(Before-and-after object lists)
== == ==

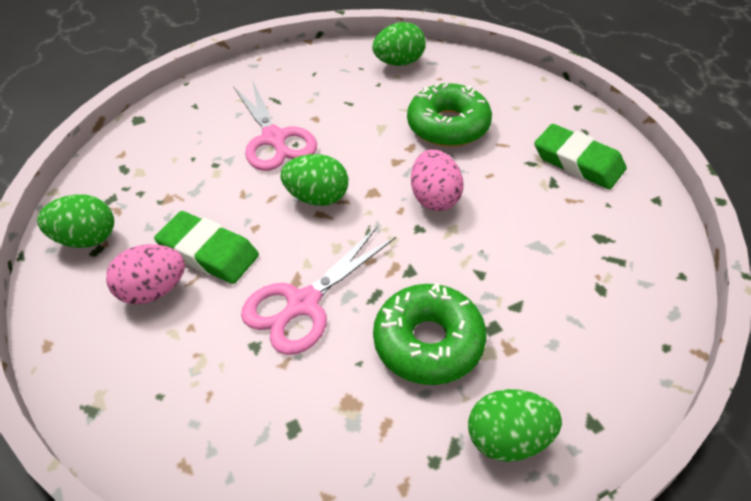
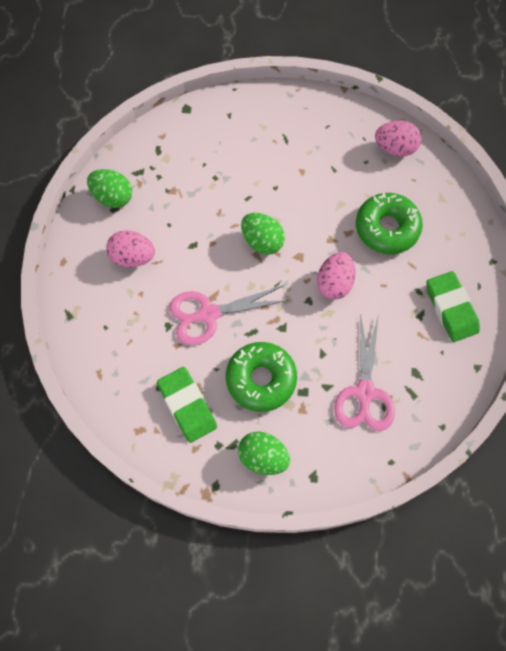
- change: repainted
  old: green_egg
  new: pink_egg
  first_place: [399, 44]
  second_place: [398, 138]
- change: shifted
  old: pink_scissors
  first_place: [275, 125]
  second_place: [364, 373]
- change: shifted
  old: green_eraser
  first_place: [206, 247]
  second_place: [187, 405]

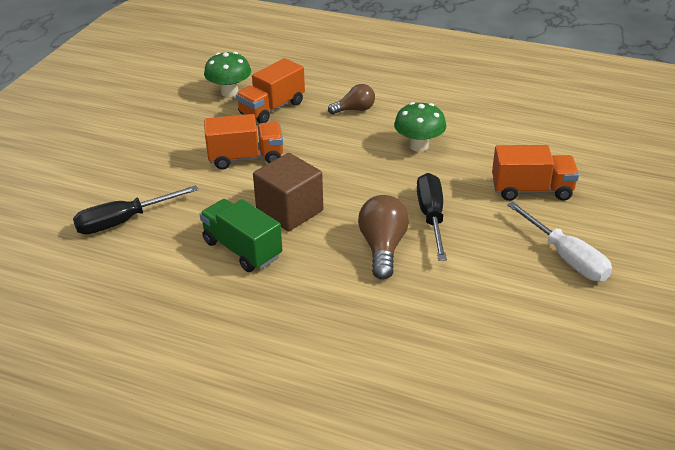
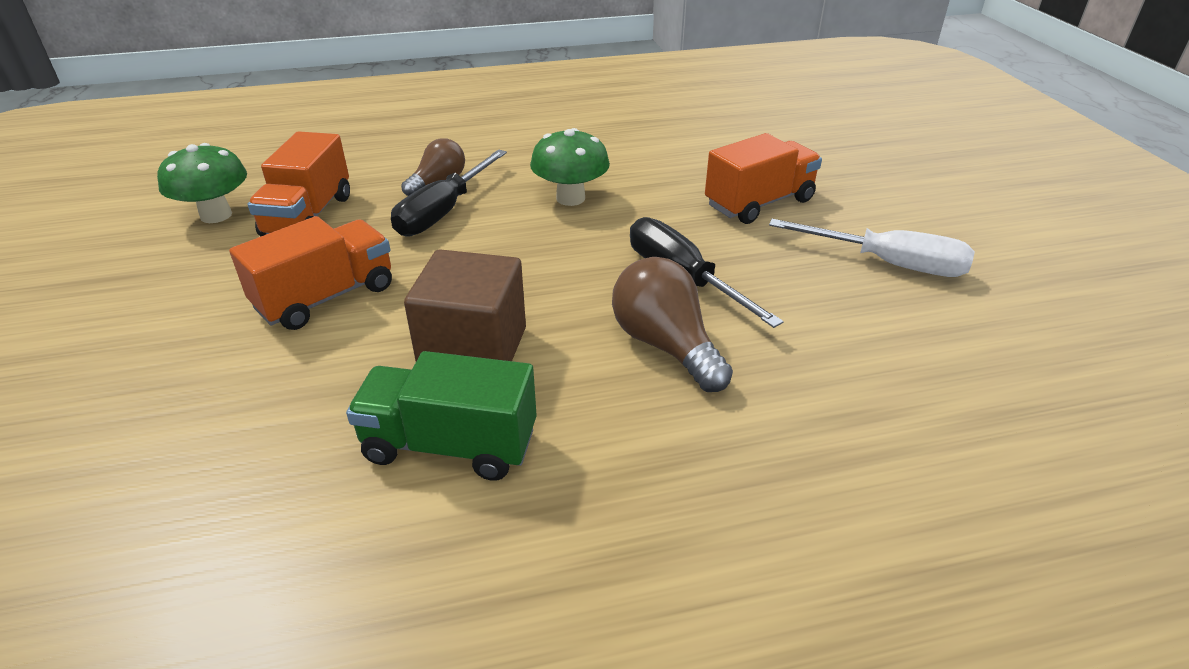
- change: shifted
  old: black_screwdriver
  first_place: [136, 209]
  second_place: [449, 193]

== == ==

-- About this task --
Please repeat the entries above exactly, leaving out any pictures.

-- Task answer --
- change: repainted
  old: green_egg
  new: pink_egg
  first_place: [399, 44]
  second_place: [398, 138]
- change: shifted
  old: pink_scissors
  first_place: [275, 125]
  second_place: [364, 373]
- change: shifted
  old: green_eraser
  first_place: [206, 247]
  second_place: [187, 405]

- change: shifted
  old: black_screwdriver
  first_place: [136, 209]
  second_place: [449, 193]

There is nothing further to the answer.